Exercise brief
Look for the word "point" in the records, and copy each line where it appears.

Collected data:
____________________

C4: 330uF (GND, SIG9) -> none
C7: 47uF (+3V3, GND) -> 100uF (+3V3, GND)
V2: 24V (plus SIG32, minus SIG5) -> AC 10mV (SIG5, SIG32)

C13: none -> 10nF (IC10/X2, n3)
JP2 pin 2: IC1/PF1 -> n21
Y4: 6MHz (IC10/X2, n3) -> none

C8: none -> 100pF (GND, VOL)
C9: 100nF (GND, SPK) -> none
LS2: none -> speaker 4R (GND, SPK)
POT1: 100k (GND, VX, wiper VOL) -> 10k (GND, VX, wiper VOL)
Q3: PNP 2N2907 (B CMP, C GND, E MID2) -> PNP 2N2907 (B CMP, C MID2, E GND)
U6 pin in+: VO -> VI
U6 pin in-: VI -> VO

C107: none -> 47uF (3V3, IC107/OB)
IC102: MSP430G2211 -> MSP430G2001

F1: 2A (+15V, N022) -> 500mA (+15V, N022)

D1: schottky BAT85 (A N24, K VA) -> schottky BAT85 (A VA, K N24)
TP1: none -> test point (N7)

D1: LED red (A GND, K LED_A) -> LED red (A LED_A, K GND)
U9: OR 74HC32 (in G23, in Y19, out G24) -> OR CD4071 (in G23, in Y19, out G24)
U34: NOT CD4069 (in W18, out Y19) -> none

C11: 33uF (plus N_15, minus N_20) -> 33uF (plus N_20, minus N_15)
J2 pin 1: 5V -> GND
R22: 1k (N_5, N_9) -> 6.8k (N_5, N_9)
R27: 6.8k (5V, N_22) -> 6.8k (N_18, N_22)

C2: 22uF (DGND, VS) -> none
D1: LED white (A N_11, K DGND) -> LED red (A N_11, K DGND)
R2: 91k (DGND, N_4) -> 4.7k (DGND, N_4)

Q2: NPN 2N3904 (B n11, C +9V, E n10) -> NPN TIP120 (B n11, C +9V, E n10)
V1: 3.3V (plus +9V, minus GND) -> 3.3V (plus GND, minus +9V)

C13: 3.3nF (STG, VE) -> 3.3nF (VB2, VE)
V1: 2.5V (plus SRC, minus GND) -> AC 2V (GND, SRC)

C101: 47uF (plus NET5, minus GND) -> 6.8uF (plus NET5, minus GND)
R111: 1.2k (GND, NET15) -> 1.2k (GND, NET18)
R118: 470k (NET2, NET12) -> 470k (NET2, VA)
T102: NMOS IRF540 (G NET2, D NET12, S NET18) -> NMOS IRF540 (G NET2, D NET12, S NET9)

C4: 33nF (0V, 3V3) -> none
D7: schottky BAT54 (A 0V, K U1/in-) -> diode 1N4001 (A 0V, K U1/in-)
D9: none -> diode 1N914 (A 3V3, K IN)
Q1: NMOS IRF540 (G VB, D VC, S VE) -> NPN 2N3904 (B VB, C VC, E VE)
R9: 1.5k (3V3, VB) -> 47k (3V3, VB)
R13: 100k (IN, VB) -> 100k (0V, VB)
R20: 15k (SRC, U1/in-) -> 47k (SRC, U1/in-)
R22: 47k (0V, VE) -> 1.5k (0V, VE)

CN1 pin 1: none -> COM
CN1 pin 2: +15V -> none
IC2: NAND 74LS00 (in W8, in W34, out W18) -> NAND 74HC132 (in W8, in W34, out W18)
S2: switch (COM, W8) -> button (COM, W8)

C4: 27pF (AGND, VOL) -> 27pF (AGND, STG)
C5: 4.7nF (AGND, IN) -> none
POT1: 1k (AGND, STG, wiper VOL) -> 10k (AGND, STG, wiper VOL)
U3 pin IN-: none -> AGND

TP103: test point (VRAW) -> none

____________________

Written solution
TP1: none -> test point (N7)
TP103: test point (VRAW) -> none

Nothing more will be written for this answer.